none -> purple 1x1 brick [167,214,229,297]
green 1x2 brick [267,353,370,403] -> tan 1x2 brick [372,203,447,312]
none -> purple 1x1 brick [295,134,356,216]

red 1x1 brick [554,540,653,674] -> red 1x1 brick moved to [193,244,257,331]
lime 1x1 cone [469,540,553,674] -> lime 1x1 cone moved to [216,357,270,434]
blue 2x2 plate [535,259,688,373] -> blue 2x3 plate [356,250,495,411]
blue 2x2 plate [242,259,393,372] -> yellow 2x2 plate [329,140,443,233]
==
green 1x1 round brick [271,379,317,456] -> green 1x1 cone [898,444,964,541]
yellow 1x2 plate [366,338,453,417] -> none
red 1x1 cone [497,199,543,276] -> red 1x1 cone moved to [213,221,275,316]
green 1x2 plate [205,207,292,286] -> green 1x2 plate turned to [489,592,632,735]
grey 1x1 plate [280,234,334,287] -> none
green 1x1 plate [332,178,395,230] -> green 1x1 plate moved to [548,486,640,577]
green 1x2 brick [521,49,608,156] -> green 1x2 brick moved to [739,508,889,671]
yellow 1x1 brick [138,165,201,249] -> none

What to work on:
Only the lines above from the one with "yellow 1x2 plate [366,338,453,417] -> none" through the one with "yellow 1x1 brick [138,165,201,249] -> none" should be duplicated, character for character.

Answer below:
yellow 1x2 plate [366,338,453,417] -> none
red 1x1 cone [497,199,543,276] -> red 1x1 cone moved to [213,221,275,316]
green 1x2 plate [205,207,292,286] -> green 1x2 plate turned to [489,592,632,735]
grey 1x1 plate [280,234,334,287] -> none
green 1x1 plate [332,178,395,230] -> green 1x1 plate moved to [548,486,640,577]
green 1x2 brick [521,49,608,156] -> green 1x2 brick moved to [739,508,889,671]
yellow 1x1 brick [138,165,201,249] -> none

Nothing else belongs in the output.